◆ Your assignment
Exactly as written, give again the line with "purple spoon: 2 -> 1" and all subsequent lines through the end of the records.

◆ Material provided
..........

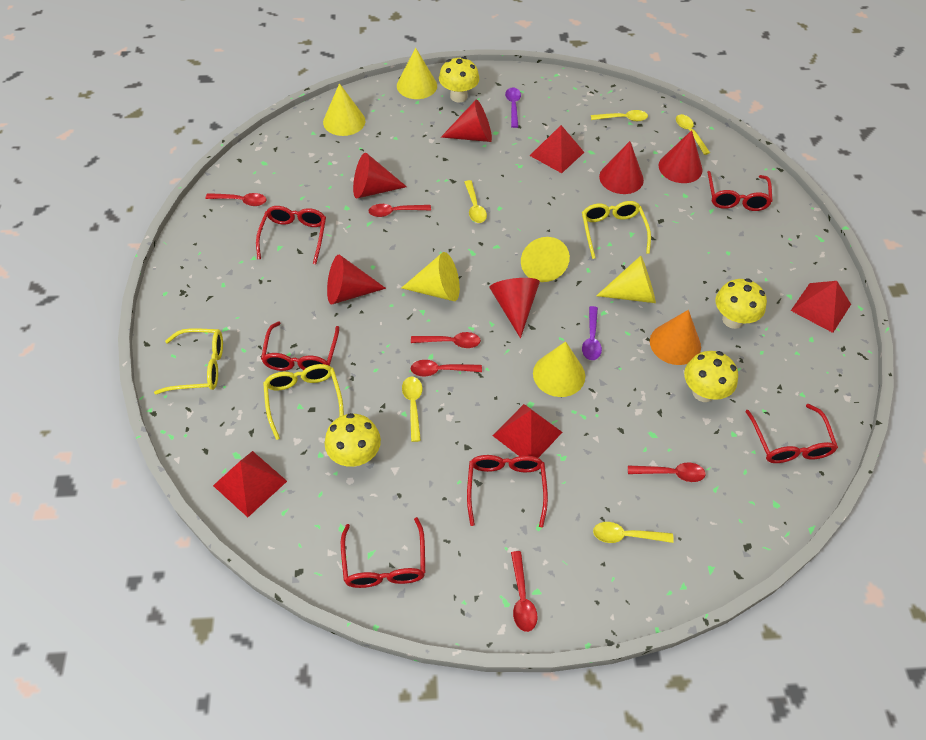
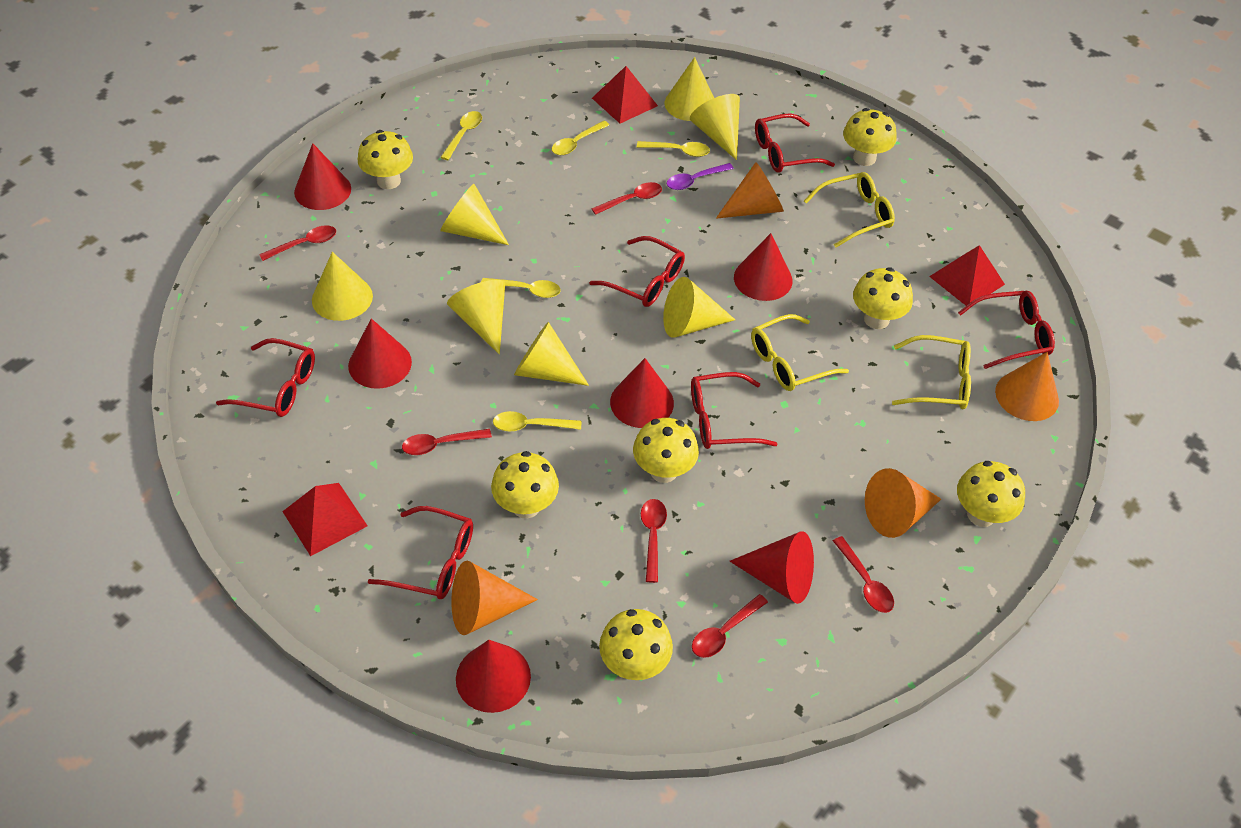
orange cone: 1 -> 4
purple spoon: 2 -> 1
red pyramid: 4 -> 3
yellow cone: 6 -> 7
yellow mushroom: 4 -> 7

..........

◆ Output for this exercise
purple spoon: 2 -> 1
red pyramid: 4 -> 3
yellow cone: 6 -> 7
yellow mushroom: 4 -> 7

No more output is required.